* [Source material]

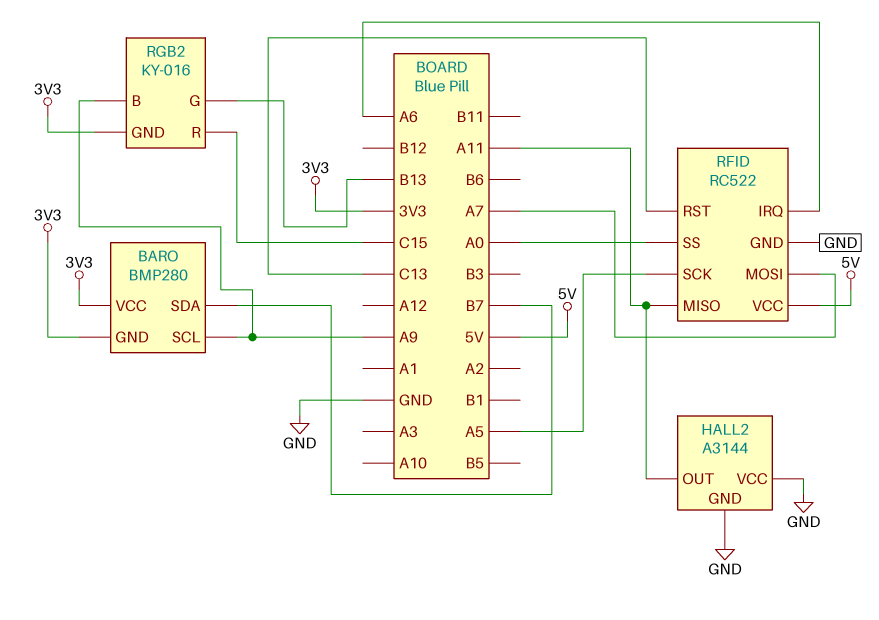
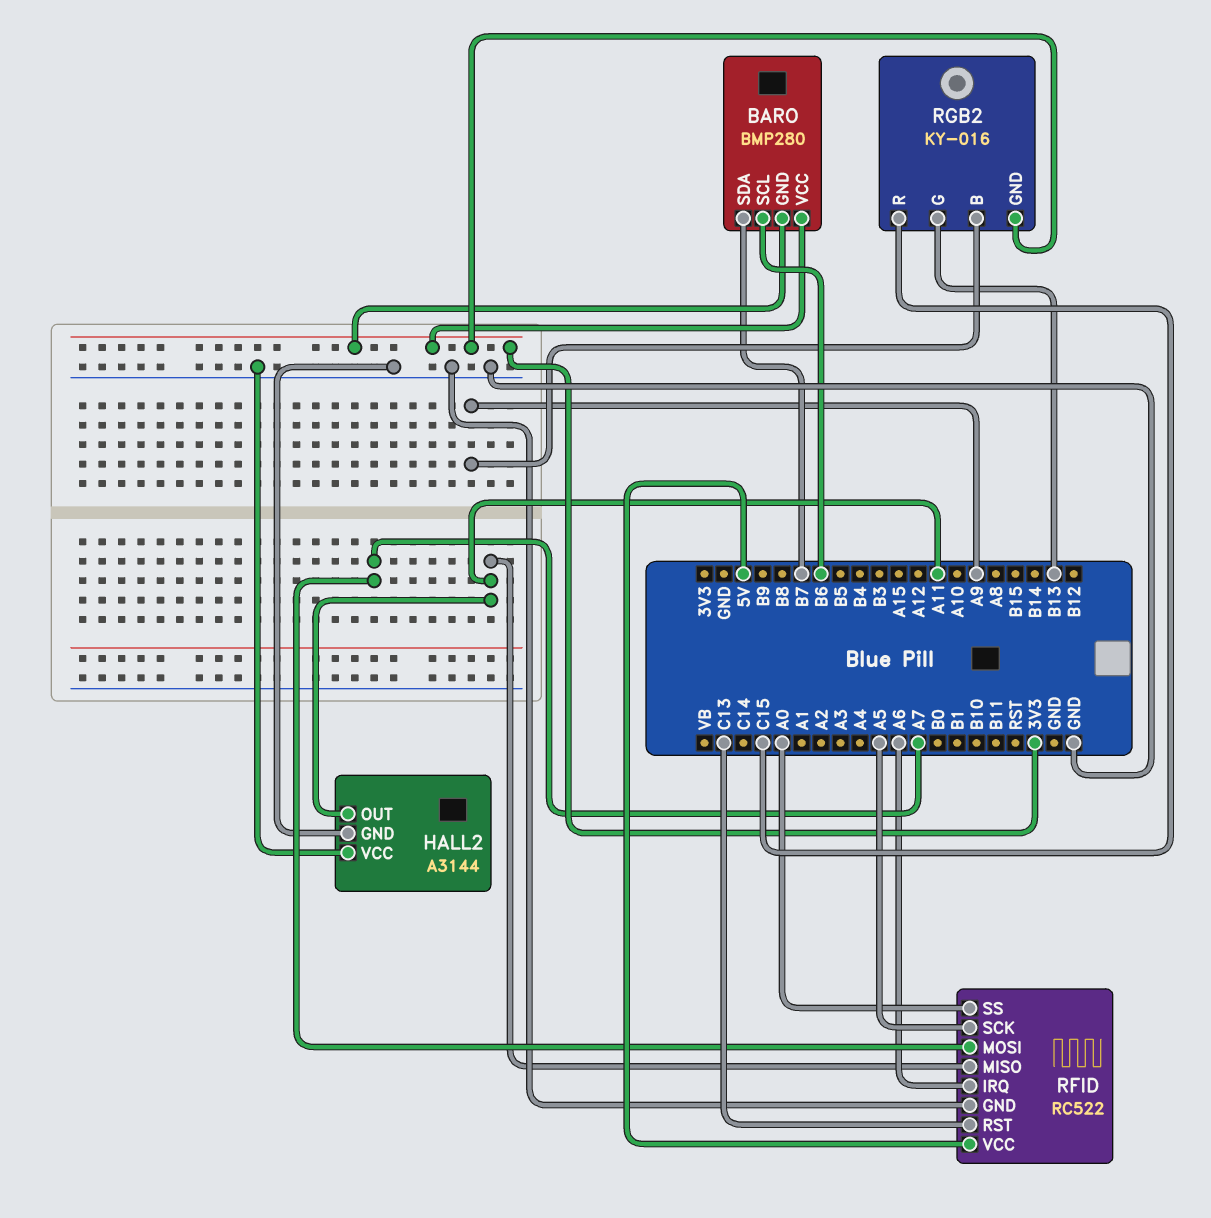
BARO pin SCL: A9 -> B6

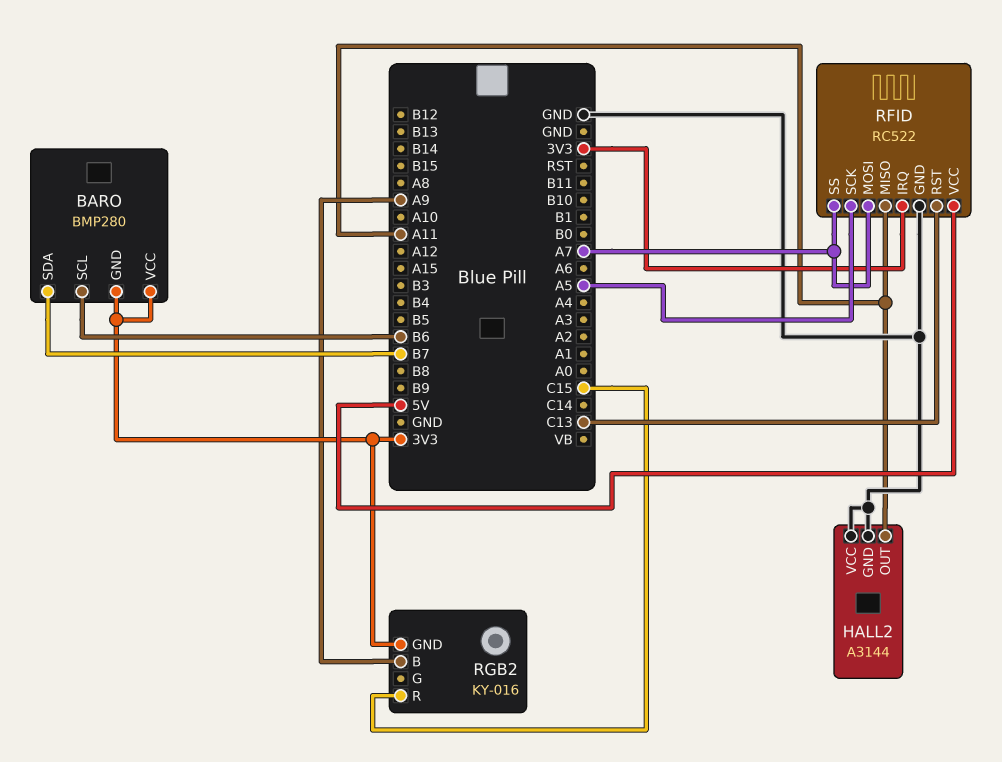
RFID pin IRQ: A6 -> 3V3
RFID pin SS: A0 -> A7
RGB2 pin G: B13 -> none

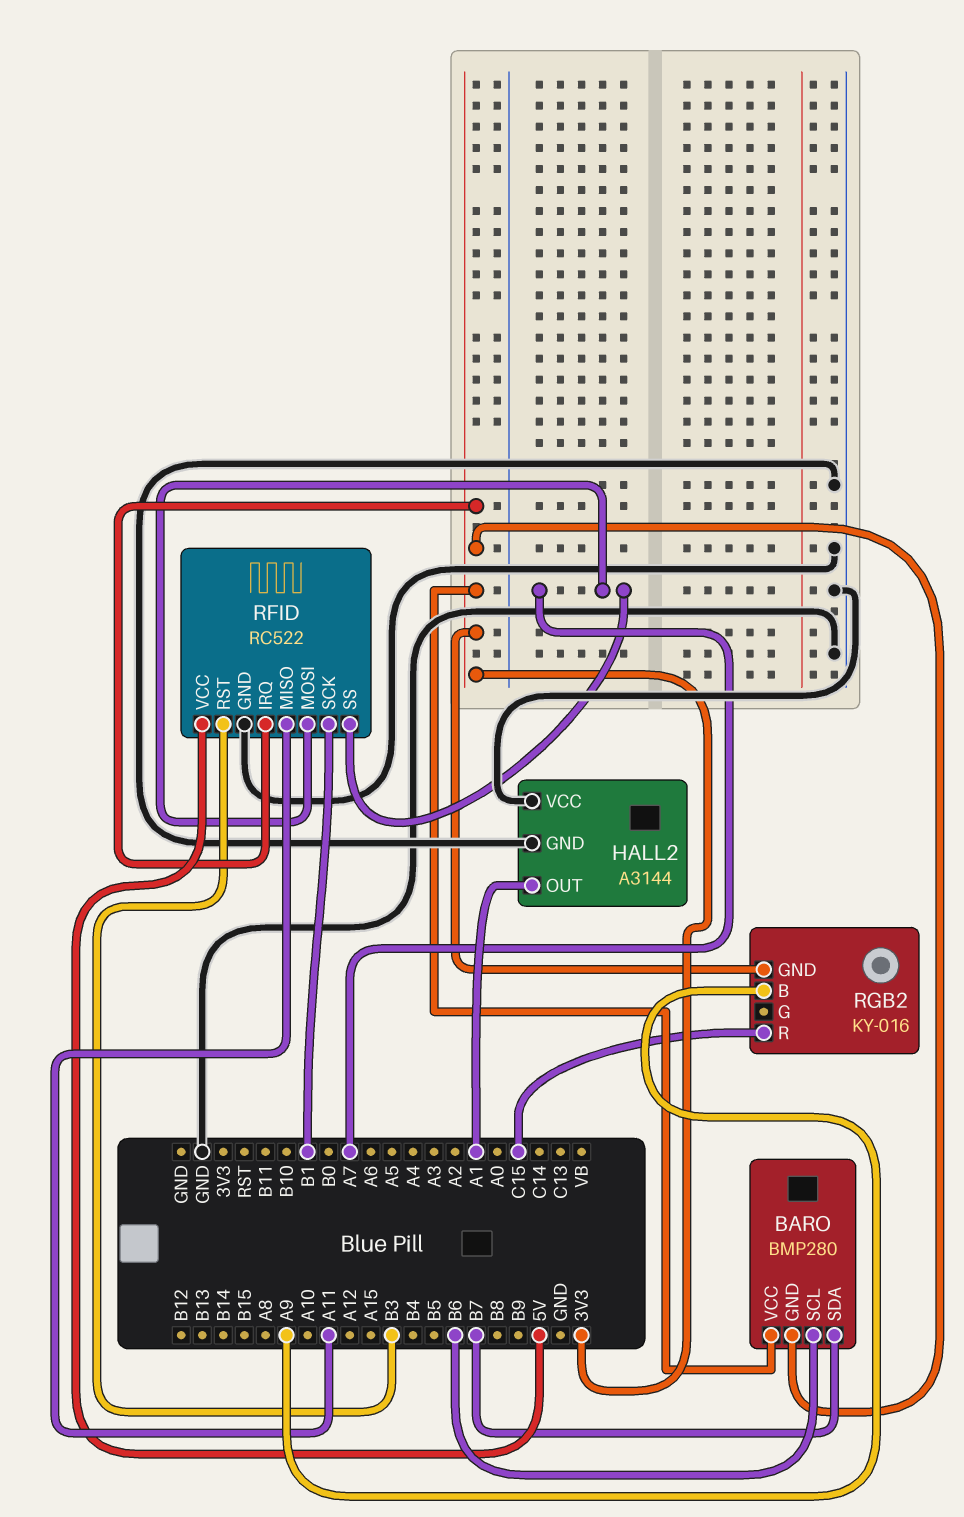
HALL2 pin OUT: A11 -> A1
RFID pin RST: C13 -> B3
RFID pin SCK: A5 -> B1

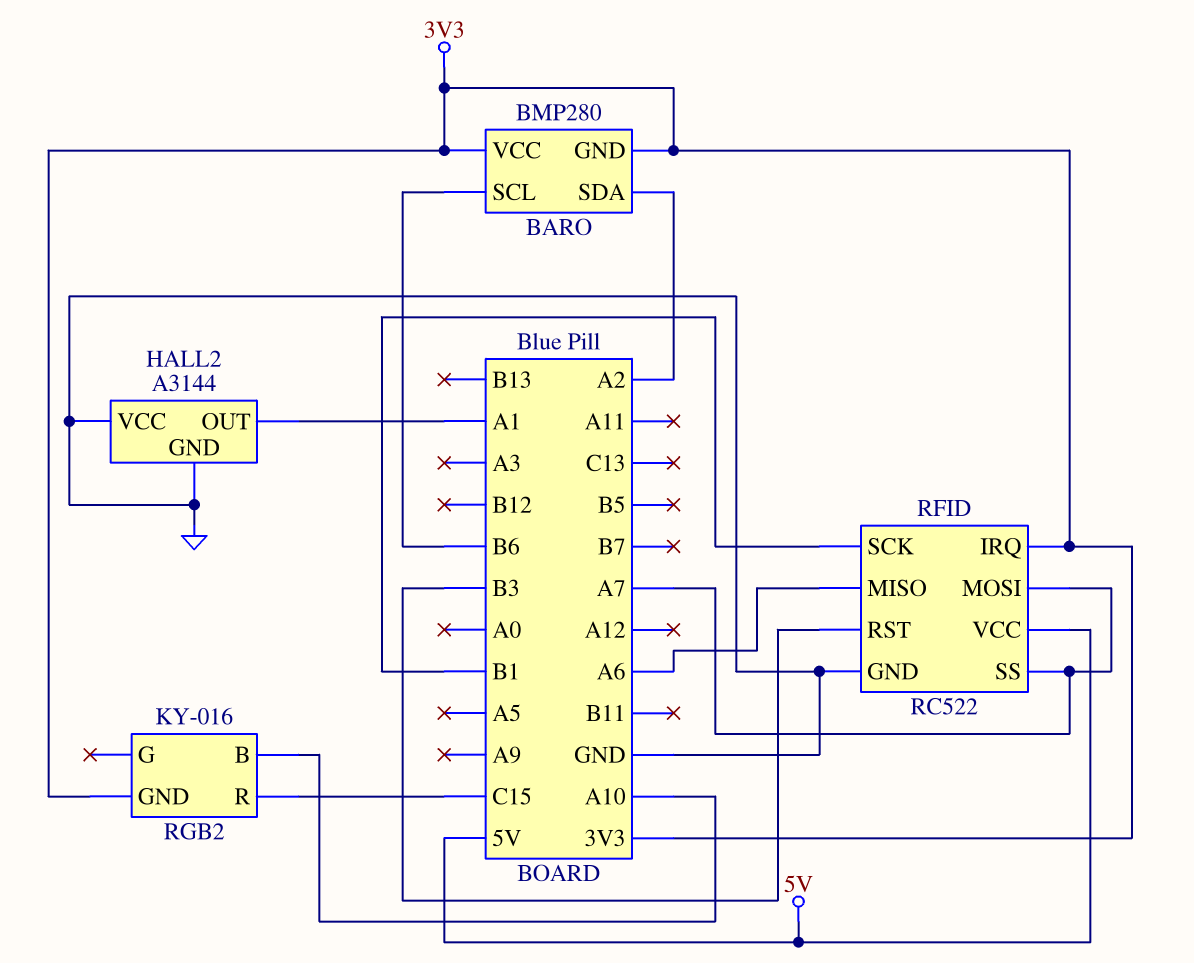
BARO pin SDA: B7 -> A2
RFID pin MISO: A11 -> A6
RGB2 pin B: A9 -> A10

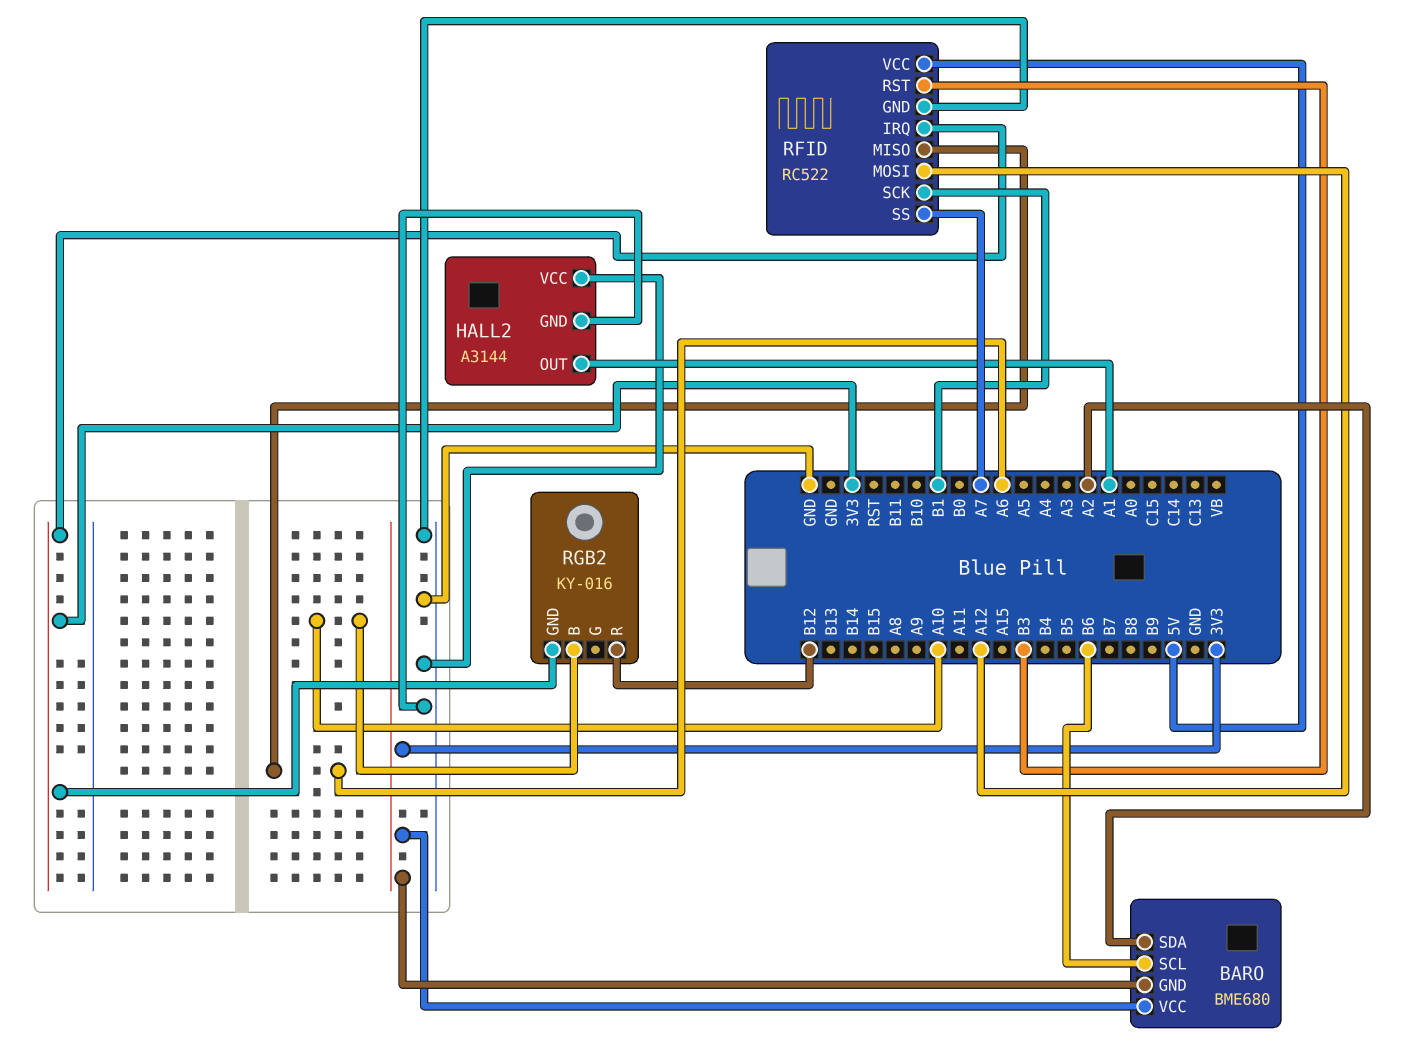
BARO: BMP280 -> BME680
RFID pin MOSI: A7 -> A12
RGB2 pin R: C15 -> B12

* [Task to carry out] Copy the lines above exactly and exclude every image.

* [Written reply]
BARO pin SCL: A9 -> B6

RFID pin IRQ: A6 -> 3V3
RFID pin SS: A0 -> A7
RGB2 pin G: B13 -> none

HALL2 pin OUT: A11 -> A1
RFID pin RST: C13 -> B3
RFID pin SCK: A5 -> B1

BARO pin SDA: B7 -> A2
RFID pin MISO: A11 -> A6
RGB2 pin B: A9 -> A10

BARO: BMP280 -> BME680
RFID pin MOSI: A7 -> A12
RGB2 pin R: C15 -> B12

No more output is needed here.